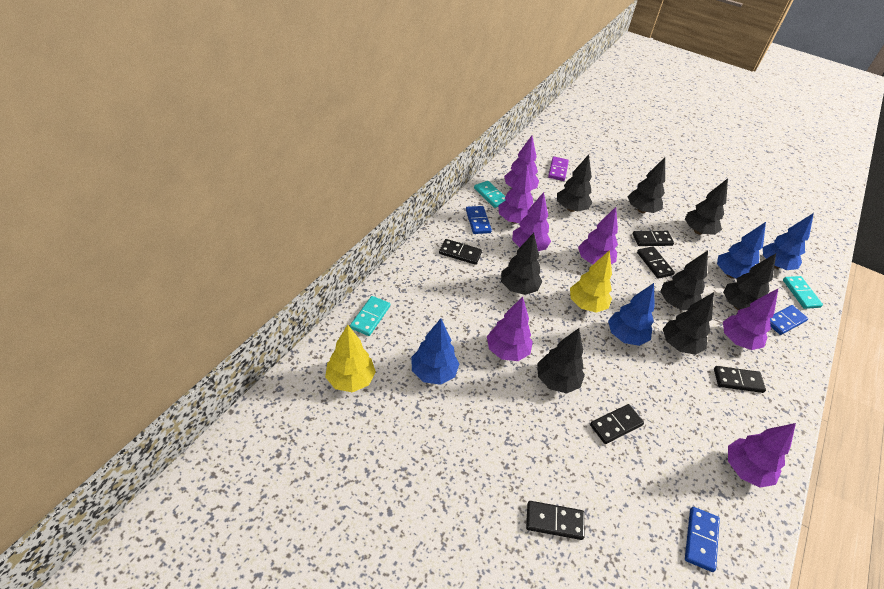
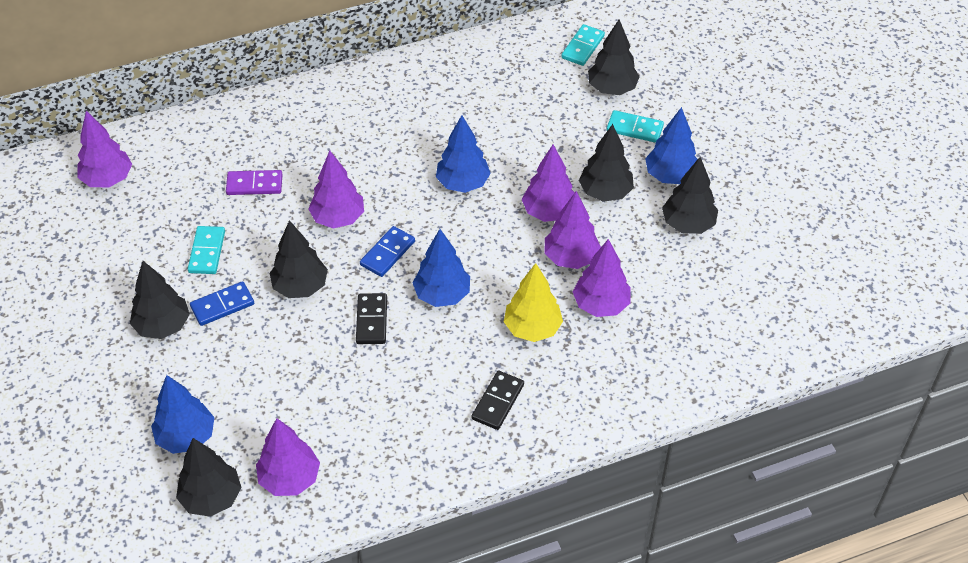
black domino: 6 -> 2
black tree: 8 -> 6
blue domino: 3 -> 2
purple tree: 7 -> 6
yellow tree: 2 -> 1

==

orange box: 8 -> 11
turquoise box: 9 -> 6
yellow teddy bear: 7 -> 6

• **PROBLEM DETAILS**
Determine how many lines above contain "tree" and respond with that number only.

• **TASK SOLUTION**
3